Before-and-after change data
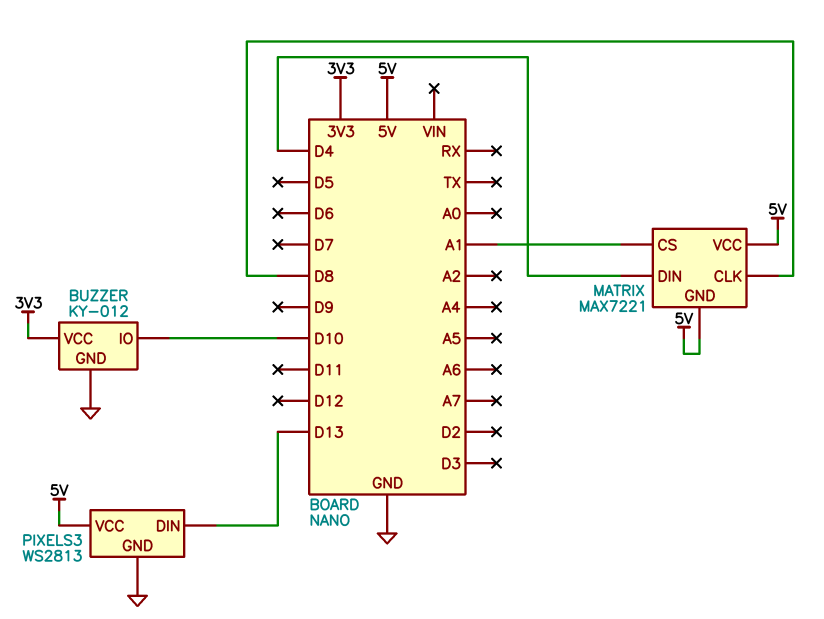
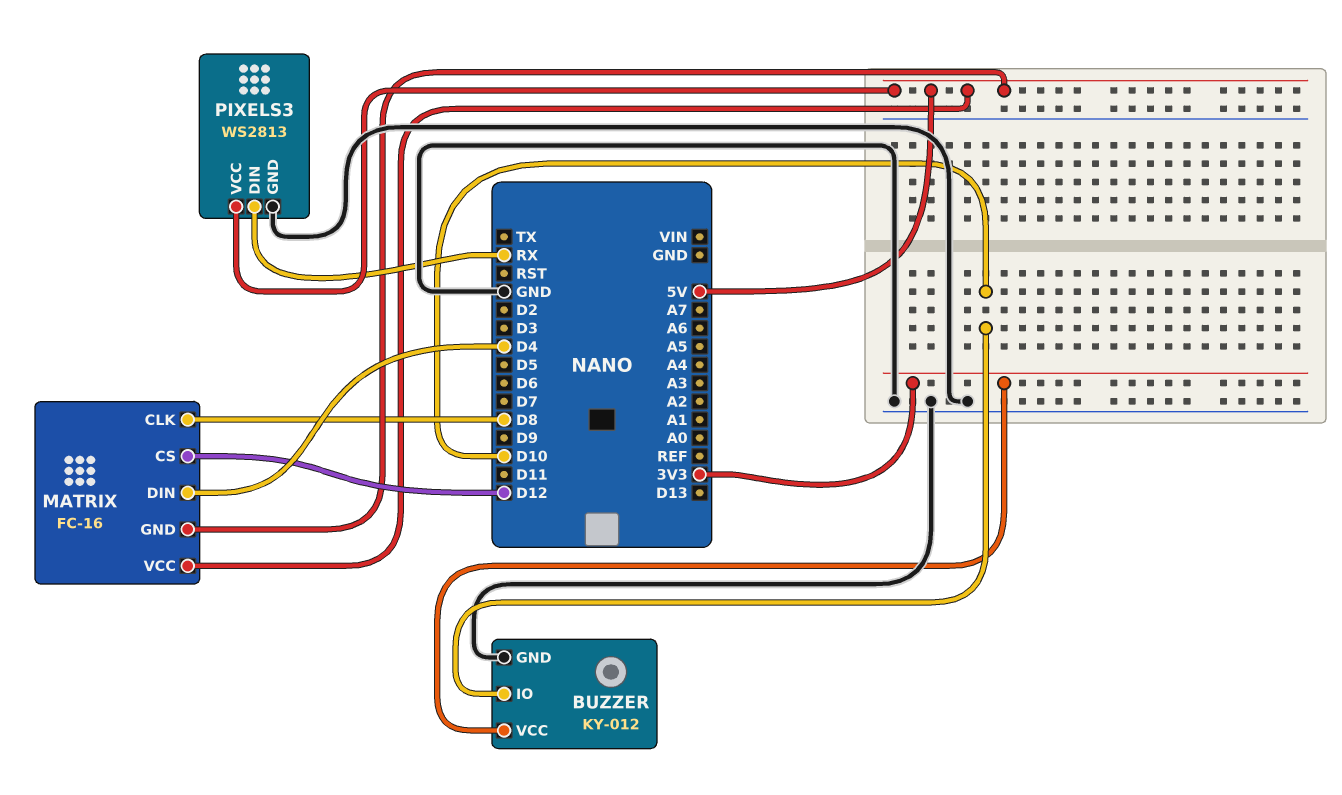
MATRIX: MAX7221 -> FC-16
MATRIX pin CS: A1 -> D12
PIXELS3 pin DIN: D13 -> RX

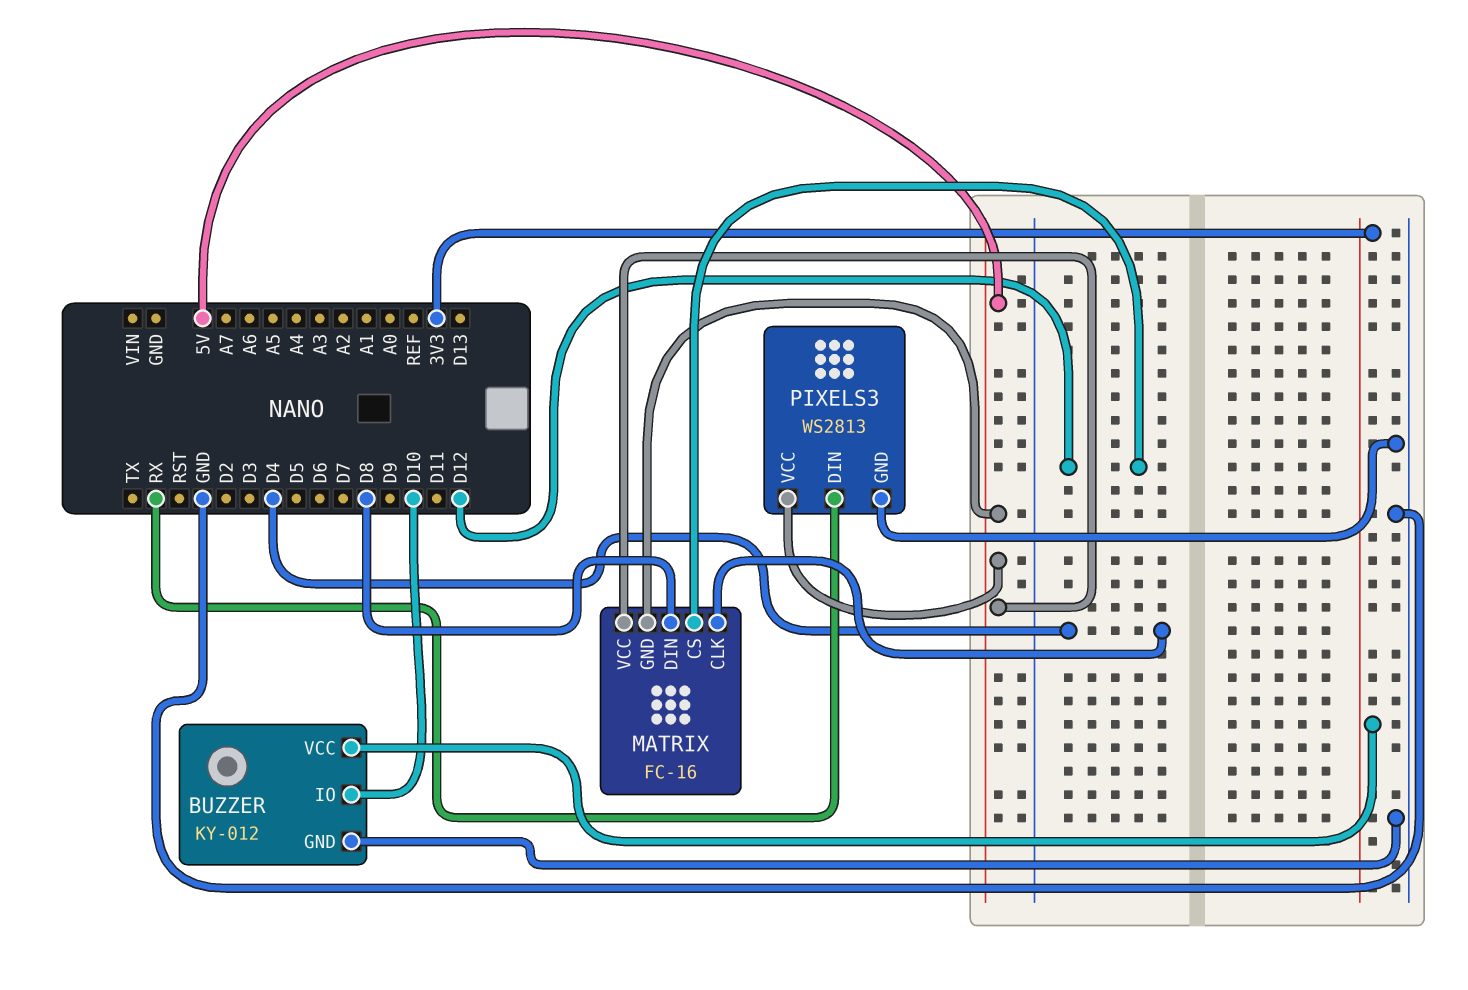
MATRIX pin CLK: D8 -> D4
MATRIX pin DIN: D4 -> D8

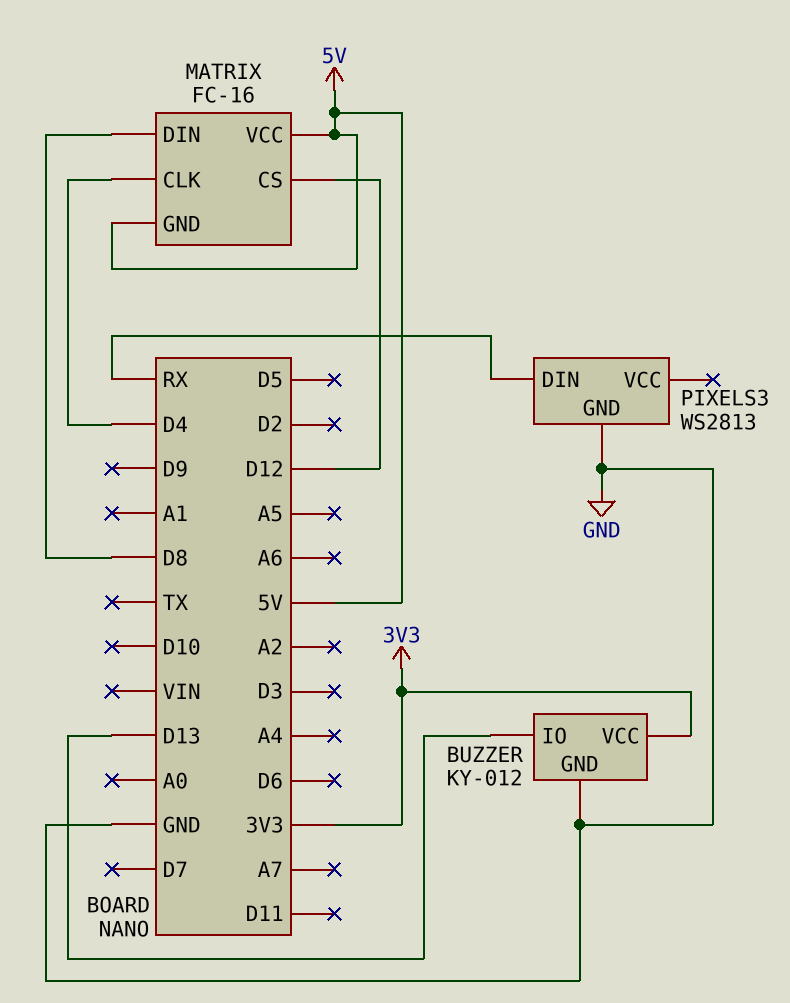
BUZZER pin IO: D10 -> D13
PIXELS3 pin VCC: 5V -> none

The problem:
All the records need to be repeated exactly, with the images dropped.

Answer:
MATRIX: MAX7221 -> FC-16
MATRIX pin CS: A1 -> D12
PIXELS3 pin DIN: D13 -> RX

MATRIX pin CLK: D8 -> D4
MATRIX pin DIN: D4 -> D8

BUZZER pin IO: D10 -> D13
PIXELS3 pin VCC: 5V -> none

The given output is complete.